Required work
Transcribe all of the data exactly, leaving nothing out.

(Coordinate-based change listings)
⁂

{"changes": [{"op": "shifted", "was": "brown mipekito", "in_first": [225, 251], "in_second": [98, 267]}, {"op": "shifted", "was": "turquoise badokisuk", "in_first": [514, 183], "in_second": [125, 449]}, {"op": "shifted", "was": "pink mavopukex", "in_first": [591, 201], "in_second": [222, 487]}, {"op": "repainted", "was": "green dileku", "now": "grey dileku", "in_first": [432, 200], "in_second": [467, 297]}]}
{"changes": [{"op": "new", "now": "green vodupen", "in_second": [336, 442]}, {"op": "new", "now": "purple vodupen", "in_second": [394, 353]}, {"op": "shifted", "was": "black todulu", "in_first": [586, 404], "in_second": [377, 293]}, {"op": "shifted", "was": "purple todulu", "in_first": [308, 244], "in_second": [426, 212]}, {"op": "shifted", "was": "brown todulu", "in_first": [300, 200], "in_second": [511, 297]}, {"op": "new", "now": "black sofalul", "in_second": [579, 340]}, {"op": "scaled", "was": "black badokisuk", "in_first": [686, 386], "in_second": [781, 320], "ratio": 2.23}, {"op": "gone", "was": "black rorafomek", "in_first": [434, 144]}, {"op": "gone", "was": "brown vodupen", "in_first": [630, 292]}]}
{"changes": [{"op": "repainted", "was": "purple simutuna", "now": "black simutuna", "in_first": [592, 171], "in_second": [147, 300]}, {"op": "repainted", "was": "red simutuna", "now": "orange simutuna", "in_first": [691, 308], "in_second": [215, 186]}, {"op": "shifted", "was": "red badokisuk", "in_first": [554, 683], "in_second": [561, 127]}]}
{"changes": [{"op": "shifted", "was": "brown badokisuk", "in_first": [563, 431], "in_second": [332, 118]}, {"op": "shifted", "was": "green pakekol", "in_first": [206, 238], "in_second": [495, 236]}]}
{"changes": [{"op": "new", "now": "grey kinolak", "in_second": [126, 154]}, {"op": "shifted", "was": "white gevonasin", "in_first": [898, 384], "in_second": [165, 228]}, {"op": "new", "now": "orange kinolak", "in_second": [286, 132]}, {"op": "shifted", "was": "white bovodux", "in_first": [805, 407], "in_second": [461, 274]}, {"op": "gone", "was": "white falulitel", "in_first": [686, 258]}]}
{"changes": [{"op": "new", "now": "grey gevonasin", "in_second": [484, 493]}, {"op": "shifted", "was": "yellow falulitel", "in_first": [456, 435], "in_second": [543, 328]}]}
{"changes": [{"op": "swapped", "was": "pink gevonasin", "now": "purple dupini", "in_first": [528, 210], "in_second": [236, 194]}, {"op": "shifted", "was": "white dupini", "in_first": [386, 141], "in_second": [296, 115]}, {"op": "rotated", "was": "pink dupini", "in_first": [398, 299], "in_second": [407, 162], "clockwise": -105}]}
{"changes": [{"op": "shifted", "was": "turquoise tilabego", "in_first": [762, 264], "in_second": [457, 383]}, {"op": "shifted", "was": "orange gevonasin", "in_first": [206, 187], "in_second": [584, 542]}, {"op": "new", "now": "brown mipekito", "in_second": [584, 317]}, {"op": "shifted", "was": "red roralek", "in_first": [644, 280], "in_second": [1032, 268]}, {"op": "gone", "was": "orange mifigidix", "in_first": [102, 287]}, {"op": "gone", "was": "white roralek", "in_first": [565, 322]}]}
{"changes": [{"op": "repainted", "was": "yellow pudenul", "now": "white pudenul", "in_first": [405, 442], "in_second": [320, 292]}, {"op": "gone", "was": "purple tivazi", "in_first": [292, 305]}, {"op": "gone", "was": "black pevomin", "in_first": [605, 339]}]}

⁂

Result of this exercise
{"changes": [{"op": "shifted", "was": "brown mipekito", "in_first": [225, 251], "in_second": [98, 267]}, {"op": "shifted", "was": "turquoise badokisuk", "in_first": [514, 183], "in_second": [125, 449]}, {"op": "shifted", "was": "pink mavopukex", "in_first": [591, 201], "in_second": [222, 487]}, {"op": "repainted", "was": "green dileku", "now": "grey dileku", "in_first": [432, 200], "in_second": [467, 297]}]}
{"changes": [{"op": "new", "now": "green vodupen", "in_second": [336, 442]}, {"op": "new", "now": "purple vodupen", "in_second": [394, 353]}, {"op": "shifted", "was": "black todulu", "in_first": [586, 404], "in_second": [377, 293]}, {"op": "shifted", "was": "purple todulu", "in_first": [308, 244], "in_second": [426, 212]}, {"op": "shifted", "was": "brown todulu", "in_first": [300, 200], "in_second": [511, 297]}, {"op": "new", "now": "black sofalul", "in_second": [579, 340]}, {"op": "scaled", "was": "black badokisuk", "in_first": [686, 386], "in_second": [781, 320], "ratio": 2.23}, {"op": "gone", "was": "black rorafomek", "in_first": [434, 144]}, {"op": "gone", "was": "brown vodupen", "in_first": [630, 292]}]}
{"changes": [{"op": "repainted", "was": "purple simutuna", "now": "black simutuna", "in_first": [592, 171], "in_second": [147, 300]}, {"op": "repainted", "was": "red simutuna", "now": "orange simutuna", "in_first": [691, 308], "in_second": [215, 186]}, {"op": "shifted", "was": "red badokisuk", "in_first": [554, 683], "in_second": [561, 127]}]}
{"changes": [{"op": "shifted", "was": "brown badokisuk", "in_first": [563, 431], "in_second": [332, 118]}, {"op": "shifted", "was": "green pakekol", "in_first": [206, 238], "in_second": [495, 236]}]}
{"changes": [{"op": "new", "now": "grey kinolak", "in_second": [126, 154]}, {"op": "shifted", "was": "white gevonasin", "in_first": [898, 384], "in_second": [165, 228]}, {"op": "new", "now": "orange kinolak", "in_second": [286, 132]}, {"op": "shifted", "was": "white bovodux", "in_first": [805, 407], "in_second": [461, 274]}, {"op": "gone", "was": "white falulitel", "in_first": [686, 258]}]}
{"changes": [{"op": "new", "now": "grey gevonasin", "in_second": [484, 493]}, {"op": "shifted", "was": "yellow falulitel", "in_first": [456, 435], "in_second": [543, 328]}]}
{"changes": [{"op": "swapped", "was": "pink gevonasin", "now": "purple dupini", "in_first": [528, 210], "in_second": [236, 194]}, {"op": "shifted", "was": "white dupini", "in_first": [386, 141], "in_second": [296, 115]}, {"op": "rotated", "was": "pink dupini", "in_first": [398, 299], "in_second": [407, 162], "clockwise": -105}]}
{"changes": [{"op": "shifted", "was": "turquoise tilabego", "in_first": [762, 264], "in_second": [457, 383]}, {"op": "shifted", "was": "orange gevonasin", "in_first": [206, 187], "in_second": [584, 542]}, {"op": "new", "now": "brown mipekito", "in_second": [584, 317]}, {"op": "shifted", "was": "red roralek", "in_first": [644, 280], "in_second": [1032, 268]}, {"op": "gone", "was": "orange mifigidix", "in_first": [102, 287]}, {"op": "gone", "was": "white roralek", "in_first": [565, 322]}]}
{"changes": [{"op": "repainted", "was": "yellow pudenul", "now": "white pudenul", "in_first": [405, 442], "in_second": [320, 292]}, {"op": "gone", "was": "purple tivazi", "in_first": [292, 305]}, {"op": "gone", "was": "black pevomin", "in_first": [605, 339]}]}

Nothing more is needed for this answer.